[DATA EXCERPTS Boundary: Start]
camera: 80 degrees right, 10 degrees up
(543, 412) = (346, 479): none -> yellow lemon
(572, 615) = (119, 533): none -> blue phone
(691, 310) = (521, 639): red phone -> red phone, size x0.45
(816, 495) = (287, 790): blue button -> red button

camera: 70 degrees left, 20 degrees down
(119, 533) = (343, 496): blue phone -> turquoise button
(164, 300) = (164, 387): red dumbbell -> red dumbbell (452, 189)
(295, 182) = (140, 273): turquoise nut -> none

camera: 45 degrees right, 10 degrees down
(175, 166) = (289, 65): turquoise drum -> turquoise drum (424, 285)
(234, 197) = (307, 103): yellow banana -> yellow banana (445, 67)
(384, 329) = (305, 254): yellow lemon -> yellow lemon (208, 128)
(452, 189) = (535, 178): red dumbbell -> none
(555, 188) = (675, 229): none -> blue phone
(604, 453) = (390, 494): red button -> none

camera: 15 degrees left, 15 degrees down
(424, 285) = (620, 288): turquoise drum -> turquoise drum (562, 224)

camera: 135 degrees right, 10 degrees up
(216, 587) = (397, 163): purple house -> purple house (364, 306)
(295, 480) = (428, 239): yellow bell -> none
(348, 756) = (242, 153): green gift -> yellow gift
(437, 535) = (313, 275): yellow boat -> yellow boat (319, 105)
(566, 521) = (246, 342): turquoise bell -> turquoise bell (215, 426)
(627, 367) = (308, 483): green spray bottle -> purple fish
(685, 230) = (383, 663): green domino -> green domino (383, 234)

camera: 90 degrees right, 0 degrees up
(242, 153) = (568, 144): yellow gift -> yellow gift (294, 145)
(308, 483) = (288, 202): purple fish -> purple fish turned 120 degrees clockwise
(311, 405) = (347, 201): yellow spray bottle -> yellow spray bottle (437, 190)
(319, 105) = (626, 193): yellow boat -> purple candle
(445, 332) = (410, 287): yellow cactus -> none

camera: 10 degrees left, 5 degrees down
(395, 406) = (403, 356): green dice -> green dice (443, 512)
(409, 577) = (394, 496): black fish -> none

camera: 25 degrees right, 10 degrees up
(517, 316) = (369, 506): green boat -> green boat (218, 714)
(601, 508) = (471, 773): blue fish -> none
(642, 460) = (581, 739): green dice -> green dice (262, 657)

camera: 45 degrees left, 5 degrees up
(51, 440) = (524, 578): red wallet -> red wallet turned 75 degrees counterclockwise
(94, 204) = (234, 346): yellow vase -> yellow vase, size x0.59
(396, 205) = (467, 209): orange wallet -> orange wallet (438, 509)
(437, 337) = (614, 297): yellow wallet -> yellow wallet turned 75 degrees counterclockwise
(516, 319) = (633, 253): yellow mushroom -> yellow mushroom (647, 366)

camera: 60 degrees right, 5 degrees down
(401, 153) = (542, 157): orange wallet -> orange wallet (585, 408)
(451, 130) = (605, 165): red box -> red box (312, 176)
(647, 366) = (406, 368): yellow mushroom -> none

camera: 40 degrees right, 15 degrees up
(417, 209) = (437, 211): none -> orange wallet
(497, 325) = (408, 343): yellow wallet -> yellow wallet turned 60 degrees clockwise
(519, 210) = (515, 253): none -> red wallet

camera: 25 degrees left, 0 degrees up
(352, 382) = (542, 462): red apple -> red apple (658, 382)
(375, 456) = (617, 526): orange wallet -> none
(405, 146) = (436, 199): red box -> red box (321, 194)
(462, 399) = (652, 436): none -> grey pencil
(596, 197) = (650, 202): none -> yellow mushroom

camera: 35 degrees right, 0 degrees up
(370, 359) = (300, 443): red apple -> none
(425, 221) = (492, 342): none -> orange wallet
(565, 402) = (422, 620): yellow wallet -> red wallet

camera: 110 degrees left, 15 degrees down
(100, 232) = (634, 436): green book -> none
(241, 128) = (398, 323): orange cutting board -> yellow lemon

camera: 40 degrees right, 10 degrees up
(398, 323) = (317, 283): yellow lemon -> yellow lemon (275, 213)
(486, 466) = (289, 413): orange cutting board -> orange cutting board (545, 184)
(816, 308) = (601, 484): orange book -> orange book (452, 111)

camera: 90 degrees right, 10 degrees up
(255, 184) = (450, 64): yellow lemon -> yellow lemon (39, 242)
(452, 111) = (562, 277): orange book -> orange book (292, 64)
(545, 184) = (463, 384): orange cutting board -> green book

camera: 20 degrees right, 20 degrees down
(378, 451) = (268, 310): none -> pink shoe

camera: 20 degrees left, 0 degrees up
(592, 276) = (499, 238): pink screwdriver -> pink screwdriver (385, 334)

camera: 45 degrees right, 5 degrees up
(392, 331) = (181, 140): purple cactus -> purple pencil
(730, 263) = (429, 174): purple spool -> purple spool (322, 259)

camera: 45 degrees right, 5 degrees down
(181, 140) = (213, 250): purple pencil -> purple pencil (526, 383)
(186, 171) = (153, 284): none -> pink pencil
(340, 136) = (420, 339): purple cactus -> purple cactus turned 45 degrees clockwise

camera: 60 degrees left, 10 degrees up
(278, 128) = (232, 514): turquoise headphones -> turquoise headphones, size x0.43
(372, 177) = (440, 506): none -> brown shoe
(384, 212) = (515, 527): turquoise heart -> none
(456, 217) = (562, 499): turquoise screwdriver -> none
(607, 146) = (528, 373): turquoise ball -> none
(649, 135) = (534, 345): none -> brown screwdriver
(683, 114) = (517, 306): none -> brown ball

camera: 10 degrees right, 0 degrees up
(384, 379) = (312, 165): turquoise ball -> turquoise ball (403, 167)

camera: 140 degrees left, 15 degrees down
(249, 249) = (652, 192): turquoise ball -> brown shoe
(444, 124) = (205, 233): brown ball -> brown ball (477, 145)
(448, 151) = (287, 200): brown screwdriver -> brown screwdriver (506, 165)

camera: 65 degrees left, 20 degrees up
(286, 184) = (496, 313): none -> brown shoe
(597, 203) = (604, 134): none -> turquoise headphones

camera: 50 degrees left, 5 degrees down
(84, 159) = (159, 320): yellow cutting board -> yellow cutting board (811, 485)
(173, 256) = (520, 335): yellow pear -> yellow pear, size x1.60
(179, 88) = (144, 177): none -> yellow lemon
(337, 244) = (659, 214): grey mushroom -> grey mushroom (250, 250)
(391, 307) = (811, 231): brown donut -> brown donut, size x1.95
[DATA EXCERPTS Boundary: End]
* PROBLEM DETAILS: Give again, word for word, every line of the listing above from the one with "(565, 402) = (422, 620): yellow" to the one with "(392, 331) = (181, 140): purple", both inclusive, and nothing beyond them.

* RESPONSE TO THE EXERCISE:
(565, 402) = (422, 620): yellow wallet -> red wallet

camera: 110 degrees left, 15 degrees down
(100, 232) = (634, 436): green book -> none
(241, 128) = (398, 323): orange cutting board -> yellow lemon

camera: 40 degrees right, 10 degrees up
(398, 323) = (317, 283): yellow lemon -> yellow lemon (275, 213)
(486, 466) = (289, 413): orange cutting board -> orange cutting board (545, 184)
(816, 308) = (601, 484): orange book -> orange book (452, 111)

camera: 90 degrees right, 10 degrees up
(255, 184) = (450, 64): yellow lemon -> yellow lemon (39, 242)
(452, 111) = (562, 277): orange book -> orange book (292, 64)
(545, 184) = (463, 384): orange cutting board -> green book

camera: 20 degrees right, 20 degrees down
(378, 451) = (268, 310): none -> pink shoe

camera: 20 degrees left, 0 degrees up
(592, 276) = (499, 238): pink screwdriver -> pink screwdriver (385, 334)

camera: 45 degrees right, 5 degrees up
(392, 331) = (181, 140): purple cactus -> purple pencil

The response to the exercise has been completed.